= HOW TO COMPLETE THIS TASK =
Your task is to give the listing below back word for word, pictures excluded.

= DATA BELOW =
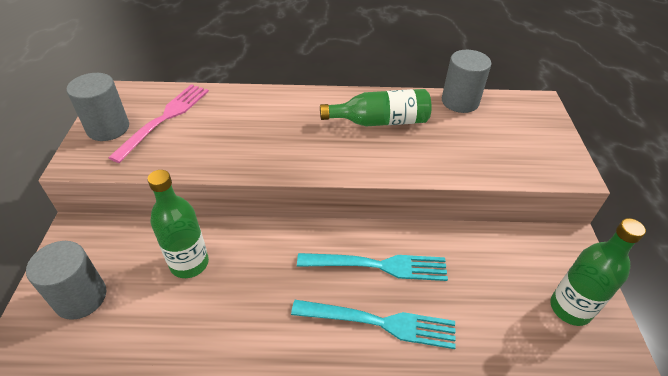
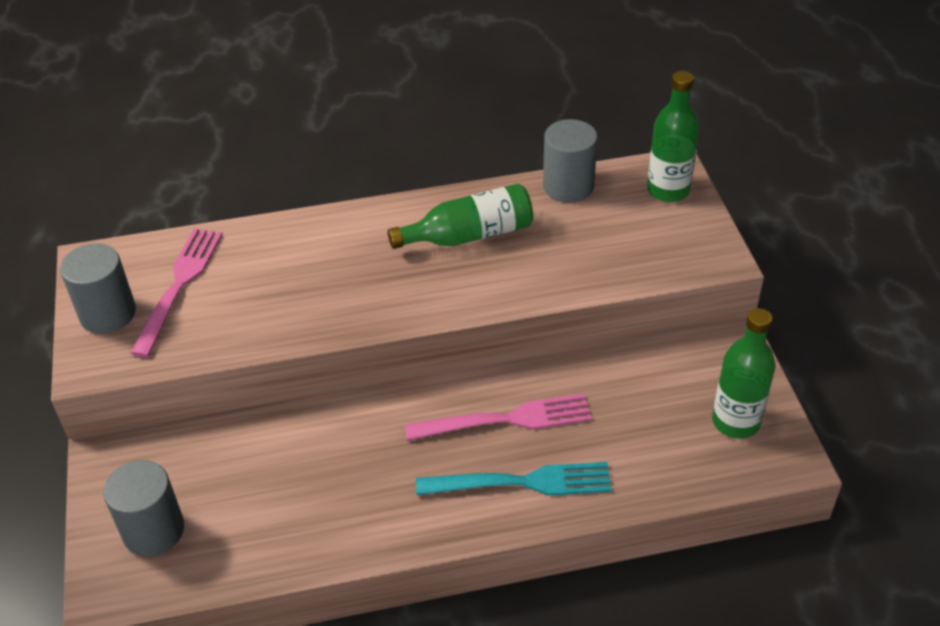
camera: 10 degrees left, 0 degrees up
green bottle [147,170,209,278] -> green bottle moved to [647,71,699,202]
turquoise fork [297,253,448,281] -> pink fork [405,394,592,441]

= TASK OUTPUT =
camera: 10 degrees left, 0 degrees up
green bottle [147,170,209,278] -> green bottle moved to [647,71,699,202]
turquoise fork [297,253,448,281] -> pink fork [405,394,592,441]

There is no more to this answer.